_DATA FOR ANALYSIS_
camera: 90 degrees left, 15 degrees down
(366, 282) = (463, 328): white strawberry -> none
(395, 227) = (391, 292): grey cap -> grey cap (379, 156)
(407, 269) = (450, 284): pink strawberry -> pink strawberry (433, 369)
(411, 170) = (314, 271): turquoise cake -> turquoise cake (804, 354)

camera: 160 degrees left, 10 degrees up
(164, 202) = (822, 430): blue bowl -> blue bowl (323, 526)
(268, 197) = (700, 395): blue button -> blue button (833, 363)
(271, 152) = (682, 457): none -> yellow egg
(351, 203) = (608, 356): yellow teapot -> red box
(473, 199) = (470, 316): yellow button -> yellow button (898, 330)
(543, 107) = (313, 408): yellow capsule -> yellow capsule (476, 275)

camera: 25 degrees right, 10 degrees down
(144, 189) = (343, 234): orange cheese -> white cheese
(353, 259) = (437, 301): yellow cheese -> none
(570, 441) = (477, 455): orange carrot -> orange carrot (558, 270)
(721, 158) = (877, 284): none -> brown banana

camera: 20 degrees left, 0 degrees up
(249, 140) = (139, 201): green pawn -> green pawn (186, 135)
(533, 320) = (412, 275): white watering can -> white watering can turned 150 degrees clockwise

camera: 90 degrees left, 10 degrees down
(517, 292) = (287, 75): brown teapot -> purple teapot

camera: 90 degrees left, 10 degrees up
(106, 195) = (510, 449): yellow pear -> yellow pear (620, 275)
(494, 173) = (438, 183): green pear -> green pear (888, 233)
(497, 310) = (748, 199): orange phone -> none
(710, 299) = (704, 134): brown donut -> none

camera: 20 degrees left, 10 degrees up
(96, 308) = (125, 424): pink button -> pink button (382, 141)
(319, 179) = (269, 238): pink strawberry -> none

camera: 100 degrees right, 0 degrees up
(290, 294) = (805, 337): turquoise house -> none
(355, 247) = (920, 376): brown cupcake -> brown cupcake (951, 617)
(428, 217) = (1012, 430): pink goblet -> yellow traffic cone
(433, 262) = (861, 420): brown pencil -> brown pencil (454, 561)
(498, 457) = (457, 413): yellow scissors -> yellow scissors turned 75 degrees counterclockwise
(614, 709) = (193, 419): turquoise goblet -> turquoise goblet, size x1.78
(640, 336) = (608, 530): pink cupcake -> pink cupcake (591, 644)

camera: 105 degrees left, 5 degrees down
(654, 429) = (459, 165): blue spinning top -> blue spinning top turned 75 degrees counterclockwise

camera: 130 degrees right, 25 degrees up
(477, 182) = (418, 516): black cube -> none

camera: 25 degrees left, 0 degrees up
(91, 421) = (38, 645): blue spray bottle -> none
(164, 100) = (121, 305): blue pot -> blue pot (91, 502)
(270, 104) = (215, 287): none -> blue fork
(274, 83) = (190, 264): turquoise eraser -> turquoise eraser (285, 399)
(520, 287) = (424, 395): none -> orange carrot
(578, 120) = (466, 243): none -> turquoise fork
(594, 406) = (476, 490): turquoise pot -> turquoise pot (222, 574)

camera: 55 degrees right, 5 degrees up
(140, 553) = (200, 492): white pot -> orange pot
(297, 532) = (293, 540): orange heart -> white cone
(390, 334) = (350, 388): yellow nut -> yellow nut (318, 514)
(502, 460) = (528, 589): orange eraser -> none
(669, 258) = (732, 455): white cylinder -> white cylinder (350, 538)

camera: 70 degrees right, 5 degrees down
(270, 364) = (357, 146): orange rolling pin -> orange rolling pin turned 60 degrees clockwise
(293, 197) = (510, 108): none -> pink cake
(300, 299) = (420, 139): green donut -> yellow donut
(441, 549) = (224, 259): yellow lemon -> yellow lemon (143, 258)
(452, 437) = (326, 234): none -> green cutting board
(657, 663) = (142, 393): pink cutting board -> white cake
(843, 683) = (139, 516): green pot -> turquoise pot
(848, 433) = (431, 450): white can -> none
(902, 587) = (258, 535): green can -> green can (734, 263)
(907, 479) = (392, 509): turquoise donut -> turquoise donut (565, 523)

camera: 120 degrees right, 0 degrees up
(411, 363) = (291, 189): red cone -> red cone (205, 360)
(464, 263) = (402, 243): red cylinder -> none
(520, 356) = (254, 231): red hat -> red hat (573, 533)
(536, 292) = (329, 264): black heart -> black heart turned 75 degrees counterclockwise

_EXERCISE DESCRIPTION_
Reproduce only the lines above spanning from the line containing "camera: 20 degrees left, 0 degrees up" through the line containing "(290, 294) = (805, 337): turquoise", word for word.

_COMPLETED EXERCISE_
camera: 20 degrees left, 0 degrees up
(249, 140) = (139, 201): green pawn -> green pawn (186, 135)
(533, 320) = (412, 275): white watering can -> white watering can turned 150 degrees clockwise

camera: 90 degrees left, 10 degrees down
(517, 292) = (287, 75): brown teapot -> purple teapot

camera: 90 degrees left, 10 degrees up
(106, 195) = (510, 449): yellow pear -> yellow pear (620, 275)
(494, 173) = (438, 183): green pear -> green pear (888, 233)
(497, 310) = (748, 199): orange phone -> none
(710, 299) = (704, 134): brown donut -> none

camera: 20 degrees left, 10 degrees up
(96, 308) = (125, 424): pink button -> pink button (382, 141)
(319, 179) = (269, 238): pink strawberry -> none

camera: 100 degrees right, 0 degrees up
(290, 294) = (805, 337): turquoise house -> none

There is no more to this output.